··· DATASET ENTRIES ···

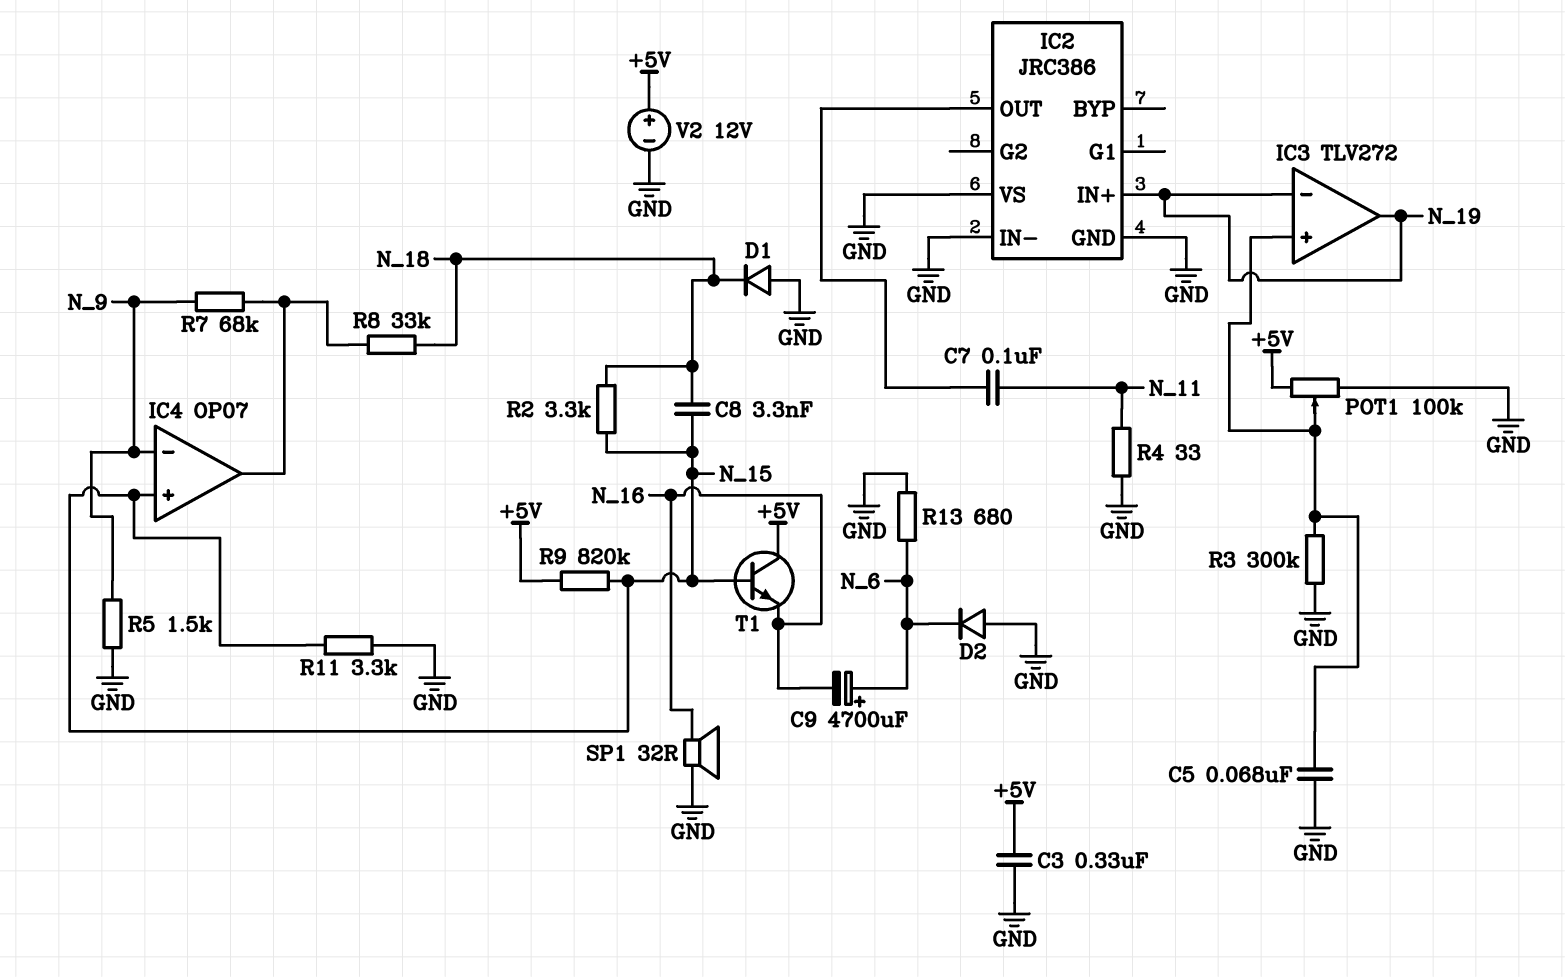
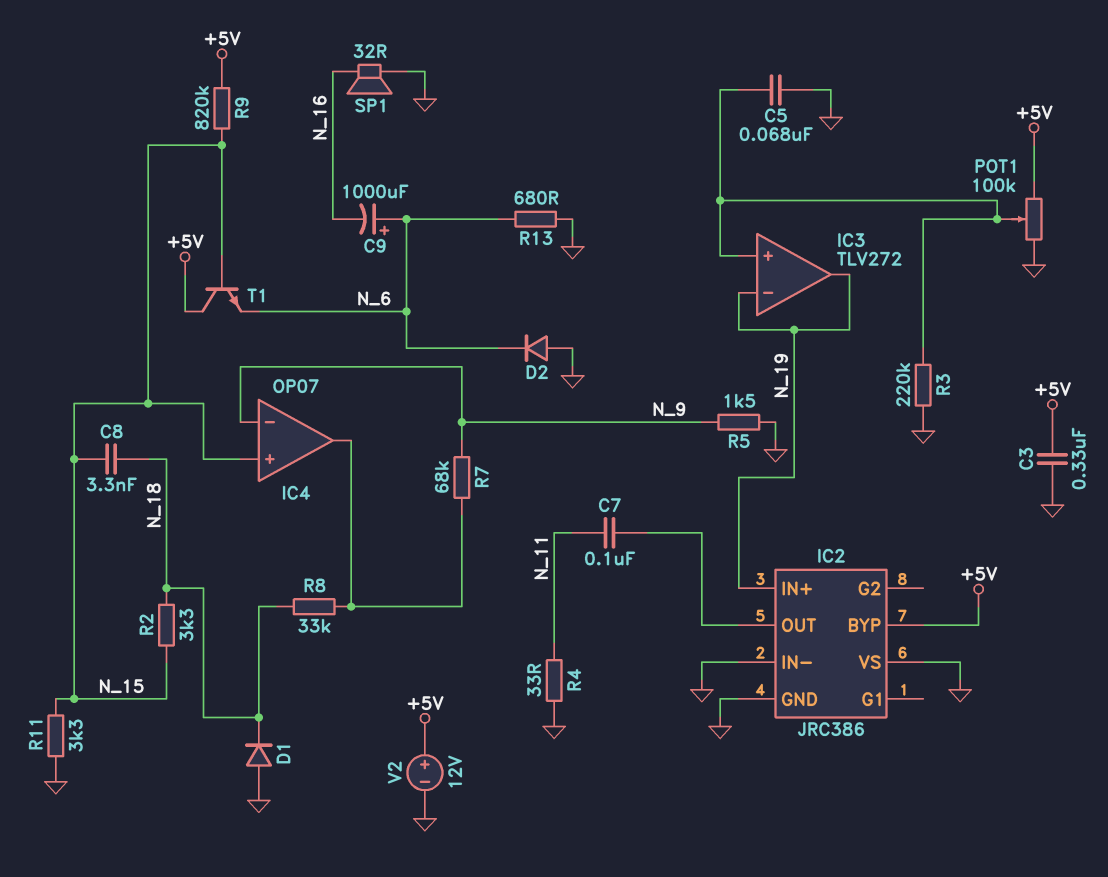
C9: 4700uF (plus N_6, minus N_16) -> 1000uF (plus N_6, minus N_16)
IC2 pin BYP: none -> +5V
R3: 300k (GND, IC3/in+) -> 220k (GND, IC3/in+)
T1: NPN (B N_15, C +5V, E N_16) -> NPN (B N_15, C +5V, E N_6)

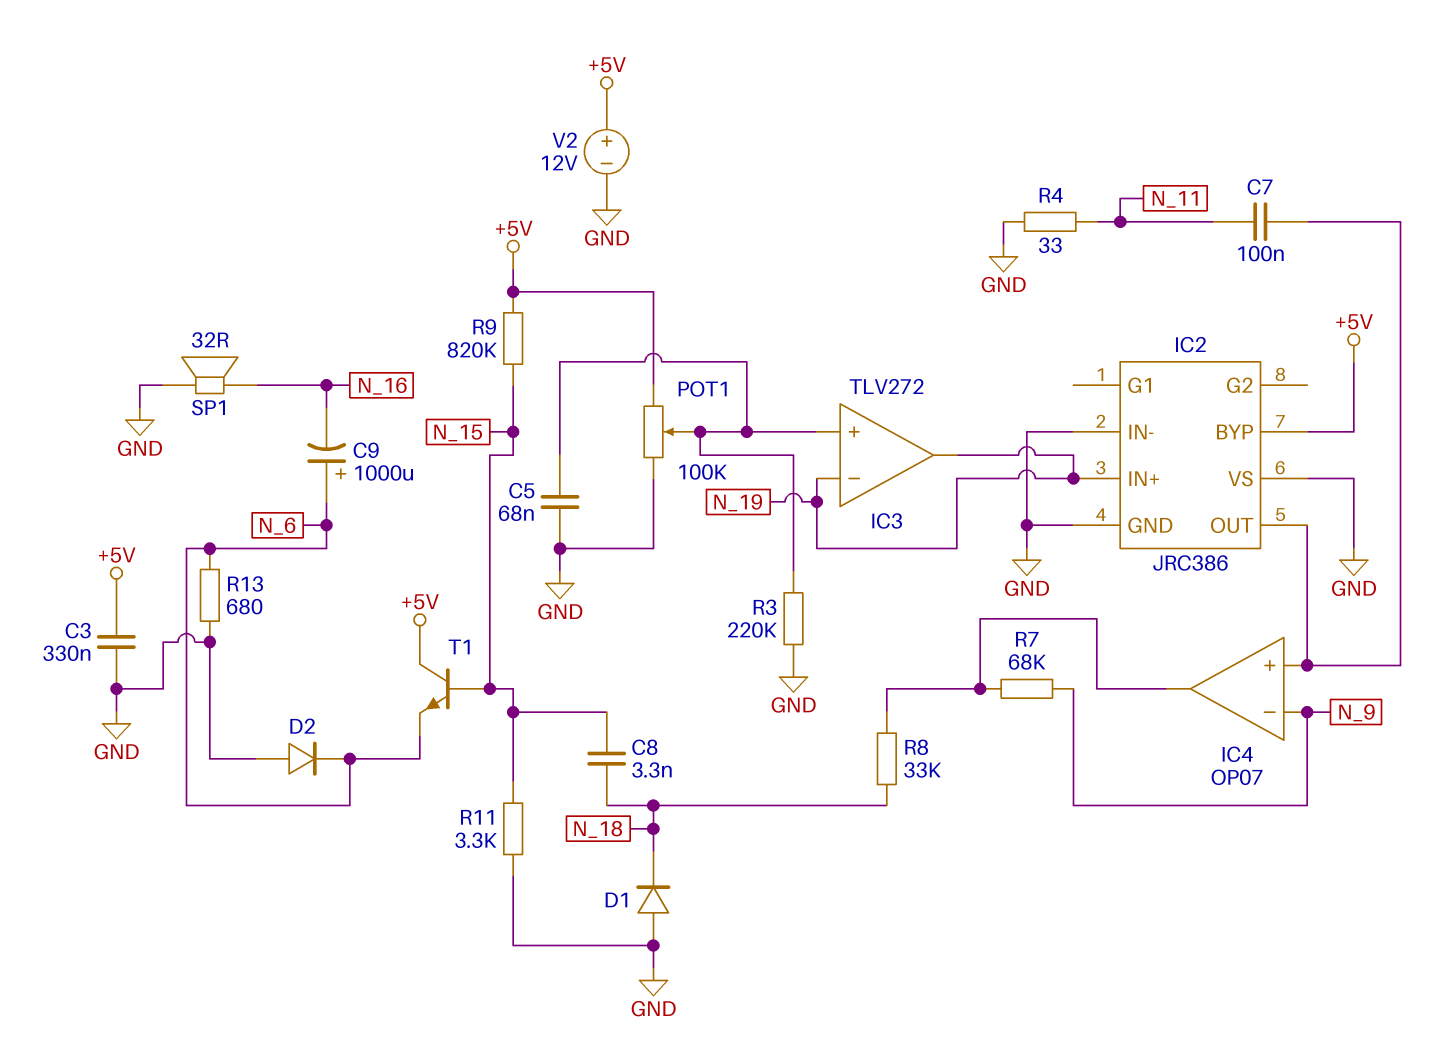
IC4 pin in+: N_15 -> IC2/OUT
R2: 3.3k (N_15, N_18) -> none
R5: 1.5k (GND, N_9) -> none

···

→ WHAT TO PRODUCE
The complete material, set down exactly and stripped of pictures, is the expected response.

→ ANSWER SPACE
C9: 4700uF (plus N_6, minus N_16) -> 1000uF (plus N_6, minus N_16)
IC2 pin BYP: none -> +5V
R3: 300k (GND, IC3/in+) -> 220k (GND, IC3/in+)
T1: NPN (B N_15, C +5V, E N_16) -> NPN (B N_15, C +5V, E N_6)

IC4 pin in+: N_15 -> IC2/OUT
R2: 3.3k (N_15, N_18) -> none
R5: 1.5k (GND, N_9) -> none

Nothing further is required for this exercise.